> [Saved entries]
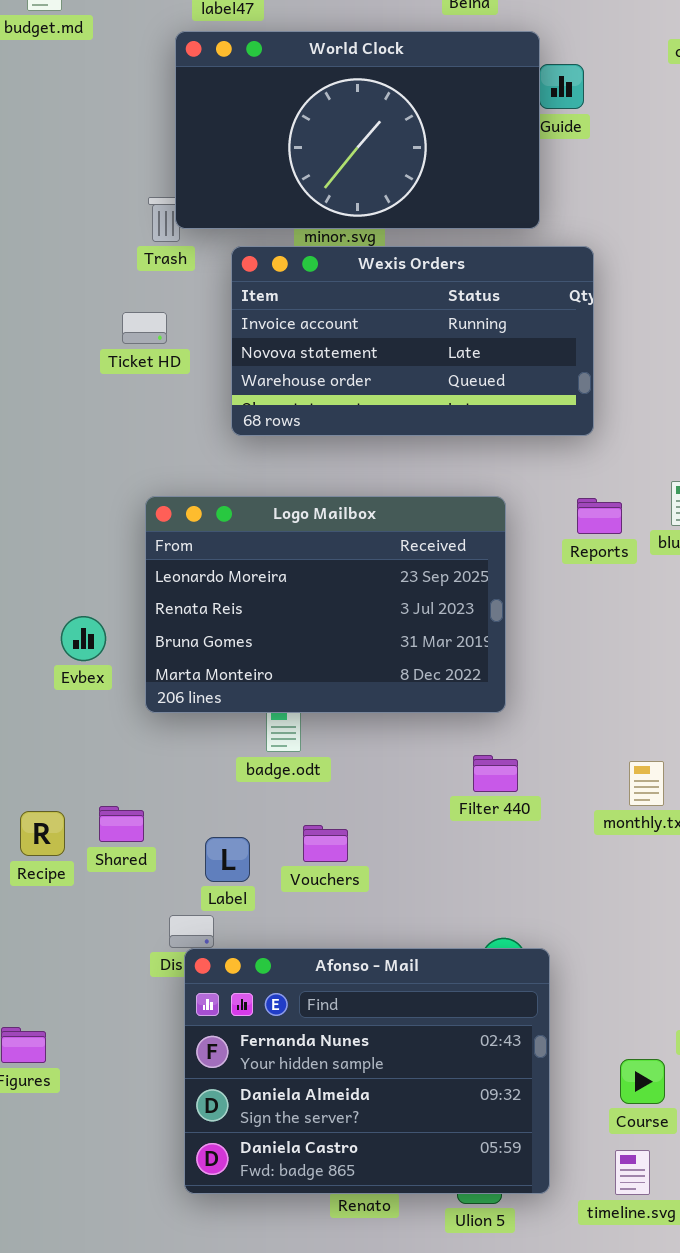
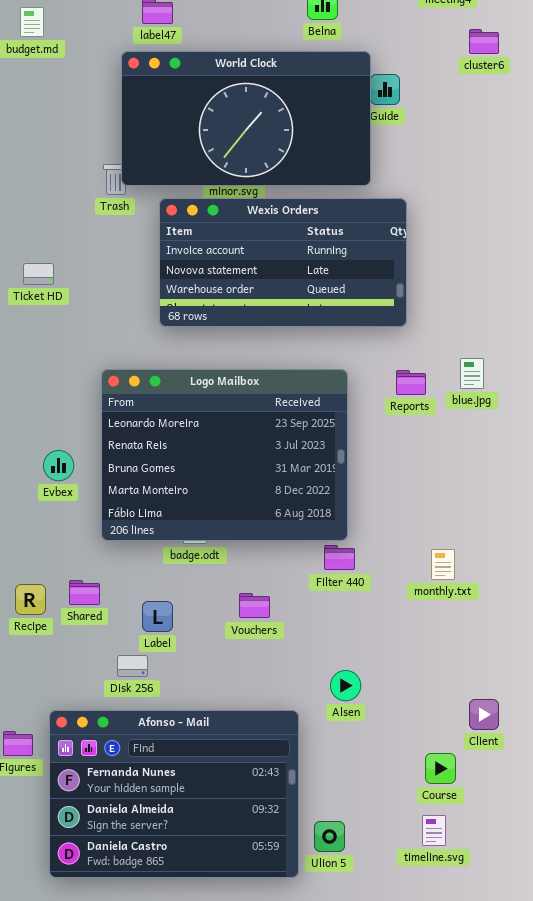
Ticket HD: [122,312,167,344] -> [23,263,54,285], moved
Logo Mailbox: [145,496,506,713] -> [101,369,348,541], resized
Vouchers: [303,825,348,862] -> [239,593,270,618], moved
Afonso - Mail: [184,948,550,1194] -> [49,710,299,878], moved

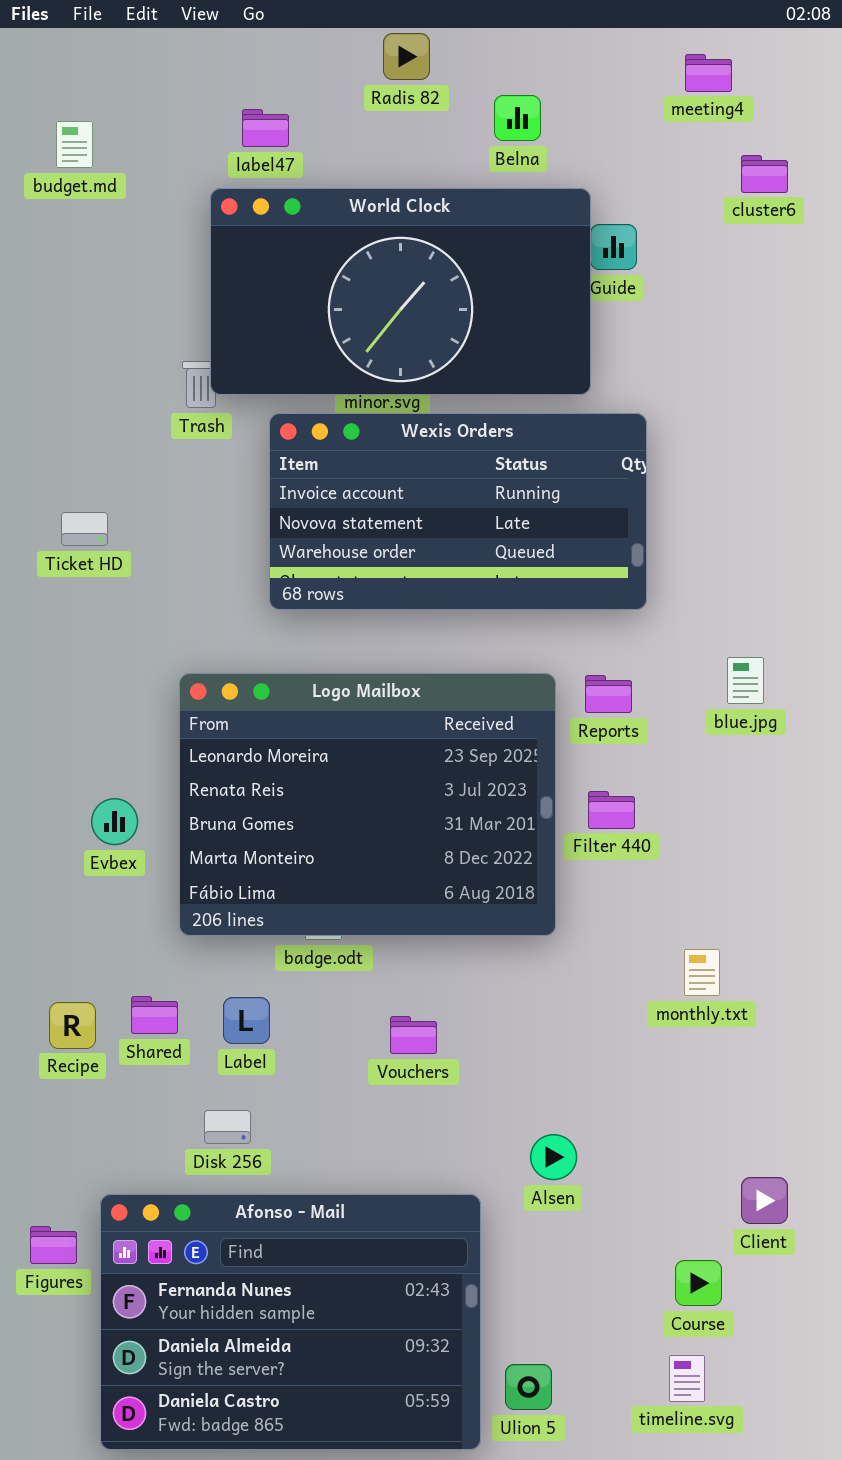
Reports: [396,370,426,395] -> [585,675,632,713], moved
Filter 440: [324,545,355,570] -> [588,791,635,829], moved
Label: [142,601,173,632] -> [223,997,270,1044], moved

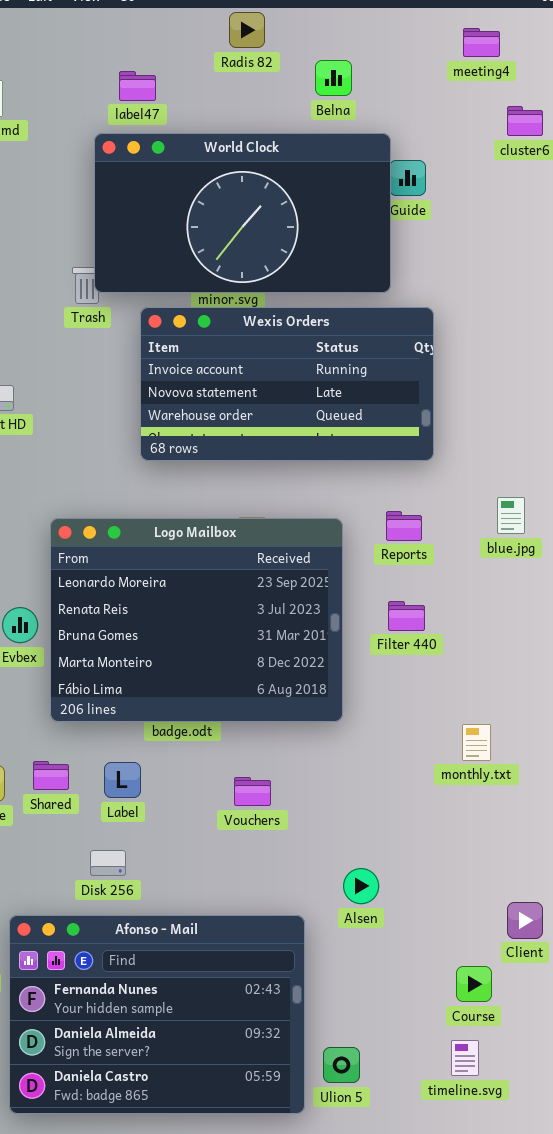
Logo Mailbox: [179,673,556,936] -> [50,518,343,722], moved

> [Brief]
What you return must match the data above exactly, with no images included.

> [Your solution]
Ticket HD: [122,312,167,344] -> [23,263,54,285], moved
Logo Mailbox: [145,496,506,713] -> [101,369,348,541], resized
Vouchers: [303,825,348,862] -> [239,593,270,618], moved
Afonso - Mail: [184,948,550,1194] -> [49,710,299,878], moved

Reports: [396,370,426,395] -> [585,675,632,713], moved
Filter 440: [324,545,355,570] -> [588,791,635,829], moved
Label: [142,601,173,632] -> [223,997,270,1044], moved

Logo Mailbox: [179,673,556,936] -> [50,518,343,722], moved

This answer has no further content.